WHAT YOU ARE ASKED TO DO. From the first line through the line containing "camera: 35 degrees left, 0 degrees up", transcribe the records exactly and include no other lines.

DATASET.
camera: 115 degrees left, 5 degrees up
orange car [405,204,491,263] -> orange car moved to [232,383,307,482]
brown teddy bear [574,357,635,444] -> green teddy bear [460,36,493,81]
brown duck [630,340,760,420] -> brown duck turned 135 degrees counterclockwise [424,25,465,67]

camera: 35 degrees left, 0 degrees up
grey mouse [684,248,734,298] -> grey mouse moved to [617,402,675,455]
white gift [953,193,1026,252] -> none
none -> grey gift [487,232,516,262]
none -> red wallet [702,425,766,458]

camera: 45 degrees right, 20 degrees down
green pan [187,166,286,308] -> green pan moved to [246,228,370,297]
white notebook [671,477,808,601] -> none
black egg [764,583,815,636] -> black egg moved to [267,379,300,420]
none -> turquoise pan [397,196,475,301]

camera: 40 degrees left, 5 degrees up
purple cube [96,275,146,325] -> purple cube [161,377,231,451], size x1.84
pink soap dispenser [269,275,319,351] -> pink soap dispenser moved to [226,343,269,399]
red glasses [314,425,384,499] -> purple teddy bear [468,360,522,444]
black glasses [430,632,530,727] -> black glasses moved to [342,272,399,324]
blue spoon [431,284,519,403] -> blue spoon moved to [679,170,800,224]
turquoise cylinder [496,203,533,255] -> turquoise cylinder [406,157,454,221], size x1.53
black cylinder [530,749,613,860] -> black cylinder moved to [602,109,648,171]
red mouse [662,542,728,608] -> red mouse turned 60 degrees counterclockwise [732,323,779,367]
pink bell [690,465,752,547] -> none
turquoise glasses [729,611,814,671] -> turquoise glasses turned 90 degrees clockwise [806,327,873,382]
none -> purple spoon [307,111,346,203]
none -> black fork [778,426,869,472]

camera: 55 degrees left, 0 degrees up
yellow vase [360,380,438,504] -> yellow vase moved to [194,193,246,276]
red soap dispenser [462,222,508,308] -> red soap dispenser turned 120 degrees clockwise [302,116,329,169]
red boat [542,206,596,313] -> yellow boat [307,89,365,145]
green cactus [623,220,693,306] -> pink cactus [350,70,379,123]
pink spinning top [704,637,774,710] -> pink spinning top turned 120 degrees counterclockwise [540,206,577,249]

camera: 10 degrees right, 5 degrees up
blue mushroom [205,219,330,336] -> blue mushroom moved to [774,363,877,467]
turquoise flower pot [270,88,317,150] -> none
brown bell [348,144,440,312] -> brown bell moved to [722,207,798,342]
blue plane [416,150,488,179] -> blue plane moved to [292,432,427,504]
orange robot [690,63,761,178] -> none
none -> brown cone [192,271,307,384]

EXERCISE RESPONSE.
camera: 115 degrees left, 5 degrees up
orange car [405,204,491,263] -> orange car moved to [232,383,307,482]
brown teddy bear [574,357,635,444] -> green teddy bear [460,36,493,81]
brown duck [630,340,760,420] -> brown duck turned 135 degrees counterclockwise [424,25,465,67]

camera: 35 degrees left, 0 degrees up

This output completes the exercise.